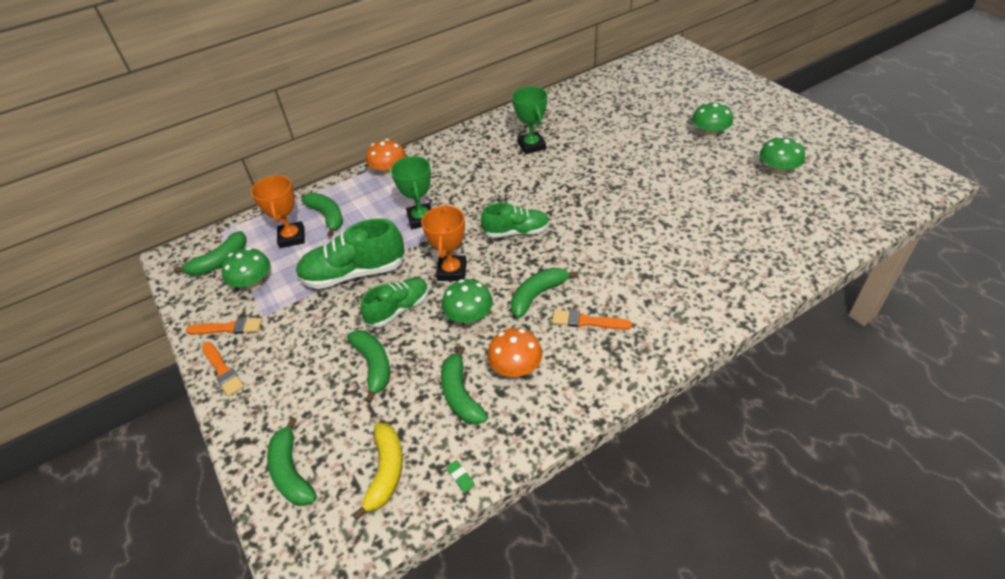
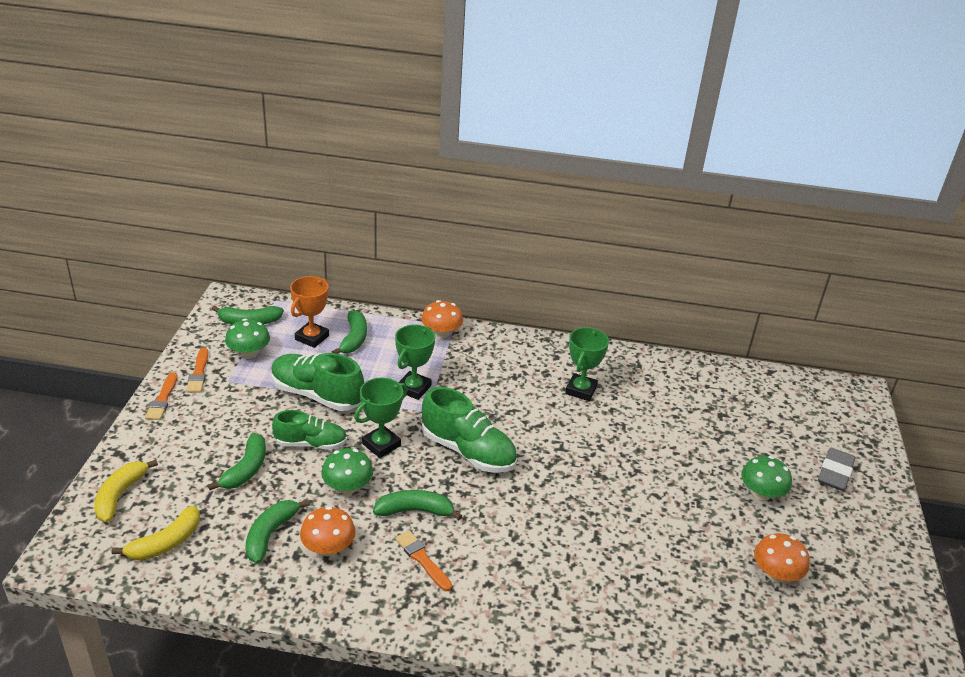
camera: 35 degrees right, 10 degrees down
(228, 328) = (198, 373): orange brush -> orange brush turned 45 degrees clockwise
(291, 472) = (120, 495): green banana -> yellow banana
(452, 271) = (381, 445): orange trophy -> green trophy
(460, 477) = (200, 586): green eraser -> none
(516, 232) = (468, 451): green shoe -> green shoe, size x1.54
(726, 98) = (835, 473): none -> grey eraser
(777, 171) = (776, 574): green mushroom -> orange mushroom

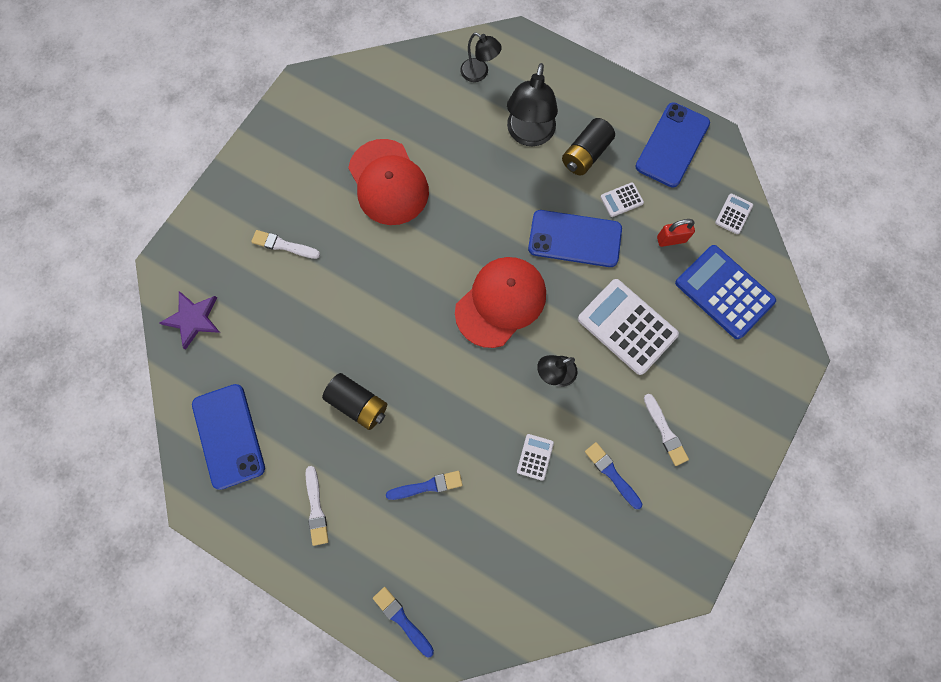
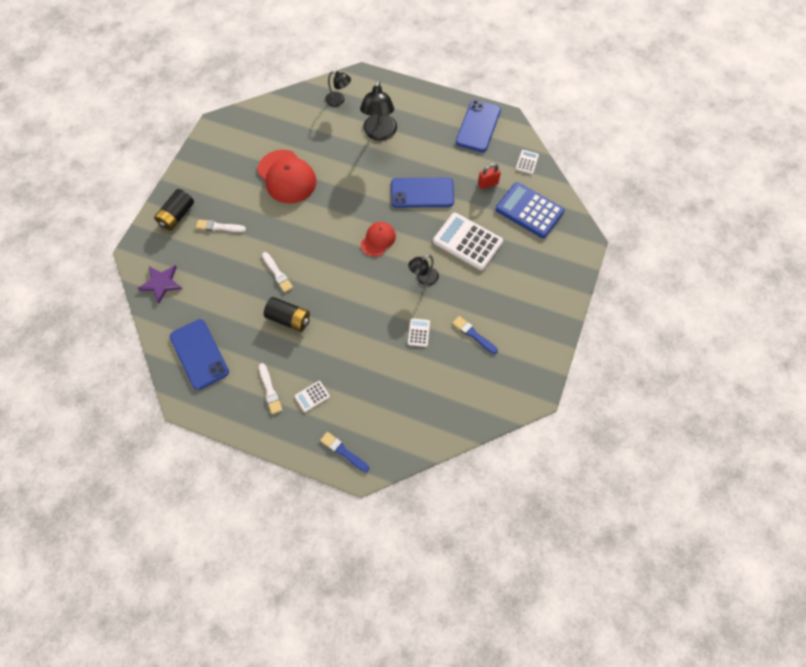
camera: 10 degrees left, 10 degrees down
(427, 486) = (346, 363): blue brush -> none
(501, 302) = (378, 239): red cap -> red cap, size x0.57
(585, 154) = (420, 140): black battery -> black battery (177, 216)
(621, 200) = (450, 164): white calculator -> white calculator (312, 396)
(665, 432) = (505, 302): white brush -> white brush (277, 273)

Work to be completed ->
Before you return the listing, strip out its pictures; all else must match exactly.

Solution below ->
camera: 35 degrees right, 10 degrees down
(228, 328) = (198, 373): orange brush -> orange brush turned 45 degrees clockwise
(291, 472) = (120, 495): green banana -> yellow banana
(452, 271) = (381, 445): orange trophy -> green trophy
(460, 477) = (200, 586): green eraser -> none
(516, 232) = (468, 451): green shoe -> green shoe, size x1.54
(726, 98) = (835, 473): none -> grey eraser
(777, 171) = (776, 574): green mushroom -> orange mushroom

camera: 10 degrees left, 10 degrees down
(427, 486) = (346, 363): blue brush -> none
(501, 302) = (378, 239): red cap -> red cap, size x0.57
(585, 154) = (420, 140): black battery -> black battery (177, 216)
(621, 200) = (450, 164): white calculator -> white calculator (312, 396)
(665, 432) = (505, 302): white brush -> white brush (277, 273)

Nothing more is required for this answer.